*Directions*:
Return the data exactly, without pictures.

*Records for processing*:
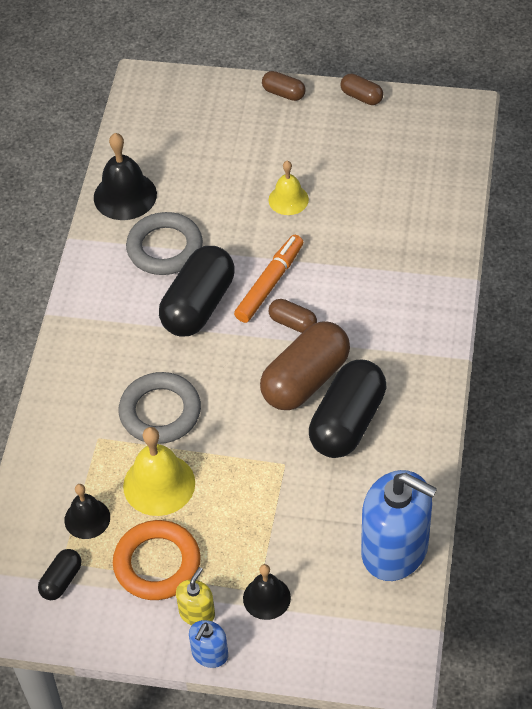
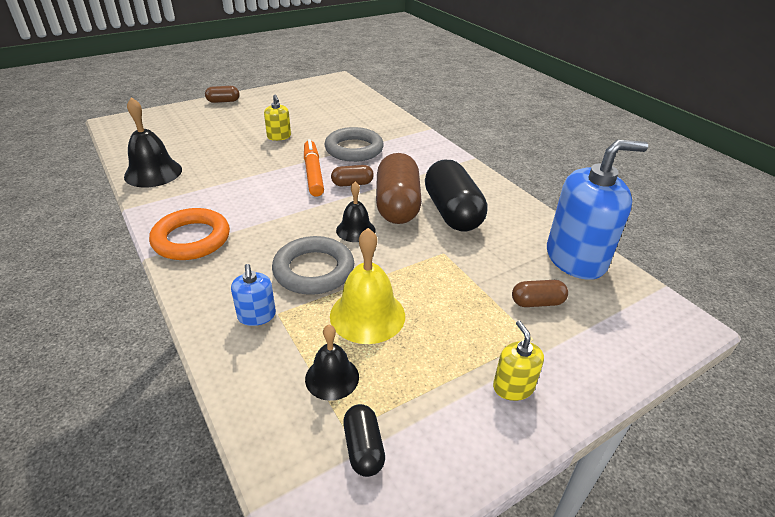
camera: 45 degrees left, 15 degrees down
(157, 564) = (434, 372): orange ring -> orange ring (191, 239)
(165, 248) = (214, 185): grey ring -> grey ring (354, 149)
(198, 305) = (274, 202): black capsule -> none
(209, 654) = (564, 412): blue soap dispenser -> blue soap dispenser (256, 315)
(266, 598) = (545, 339): black bell -> black bell (355, 230)
(288, 199) = (279, 136): yellow bell -> yellow soap dispenser
(361, 97) = (274, 90): brown capsule -> brown capsule (537, 302)

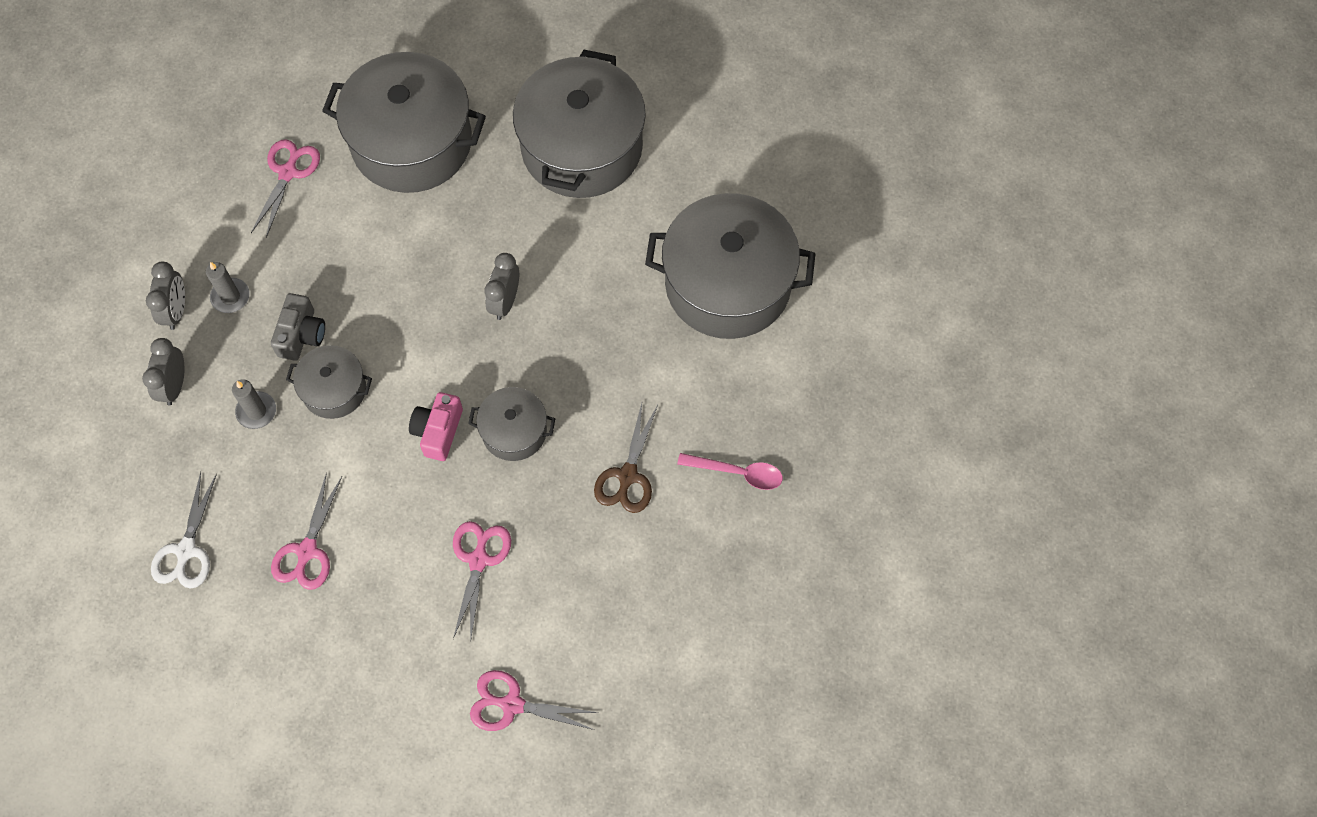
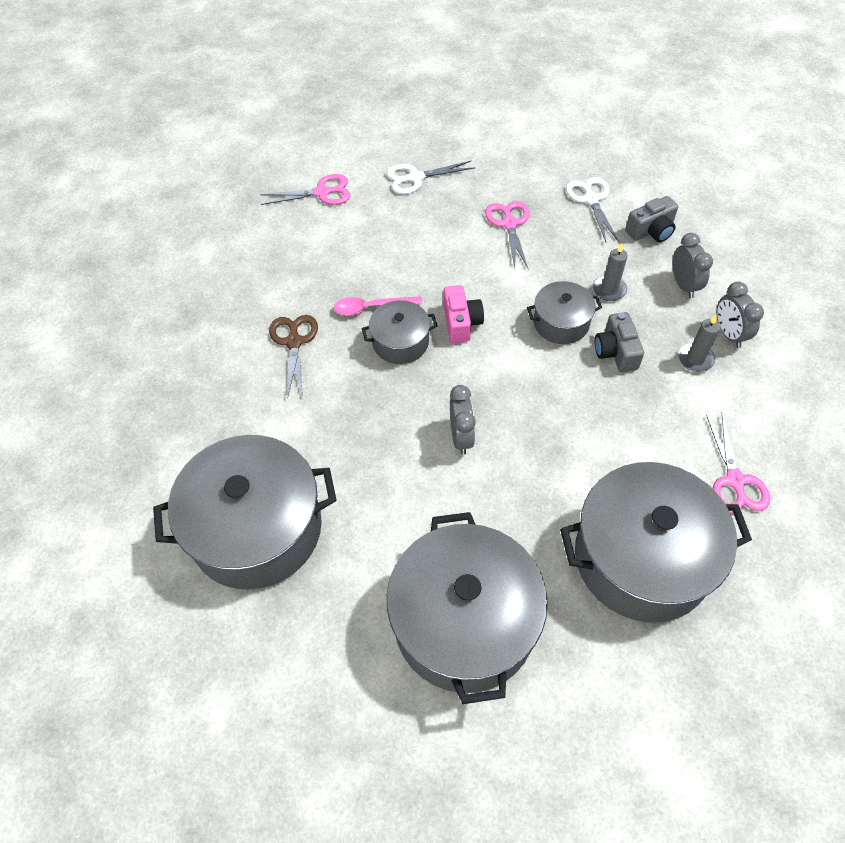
camera: 160 degrees right, 10 degrees down
(152, 473) = (651, 231): none -> grey camera
(379, 681) = (415, 178): none -> white scissors
(478, 560) = (384, 256): pink scissors -> none
(737, 473) = (202, 373): pink spoon -> pink spoon (371, 307)

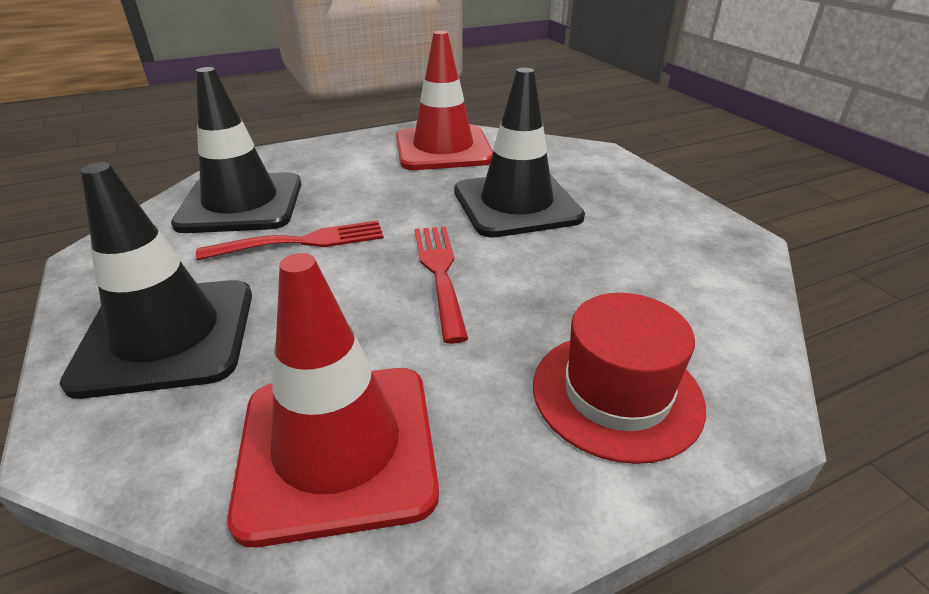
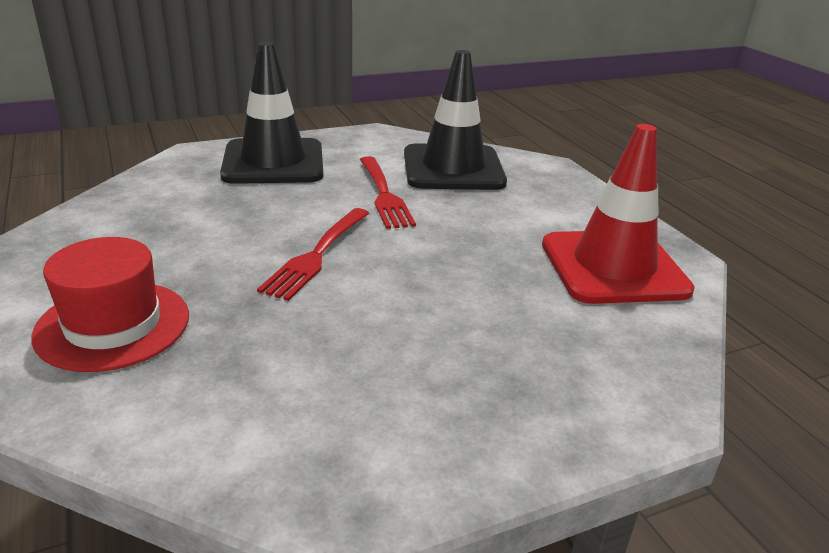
camera: 90 degrees right, 5 degrees down
(337, 448) = (140, 215): red traffic cone -> none
(440, 274) = (317, 254): red fork -> red fork turned 120 degrees clockwise
(516, 204) = (457, 309): black traffic cone -> none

*Reply to the task*:
camera: 45 degrees left, 15 degrees down
(157, 564) = (434, 372): orange ring -> orange ring (191, 239)
(165, 248) = (214, 185): grey ring -> grey ring (354, 149)
(198, 305) = (274, 202): black capsule -> none
(209, 654) = (564, 412): blue soap dispenser -> blue soap dispenser (256, 315)
(266, 598) = (545, 339): black bell -> black bell (355, 230)
(288, 199) = (279, 136): yellow bell -> yellow soap dispenser
(361, 97) = (274, 90): brown capsule -> brown capsule (537, 302)

camera: 160 degrees right, 10 degrees down
(152, 473) = (651, 231): none -> grey camera
(379, 681) = (415, 178): none -> white scissors
(478, 560) = (384, 256): pink scissors -> none
(737, 473) = (202, 373): pink spoon -> pink spoon (371, 307)

camera: 90 degrees right, 5 degrees down
(337, 448) = (140, 215): red traffic cone -> none
(440, 274) = (317, 254): red fork -> red fork turned 120 degrees clockwise
(516, 204) = (457, 309): black traffic cone -> none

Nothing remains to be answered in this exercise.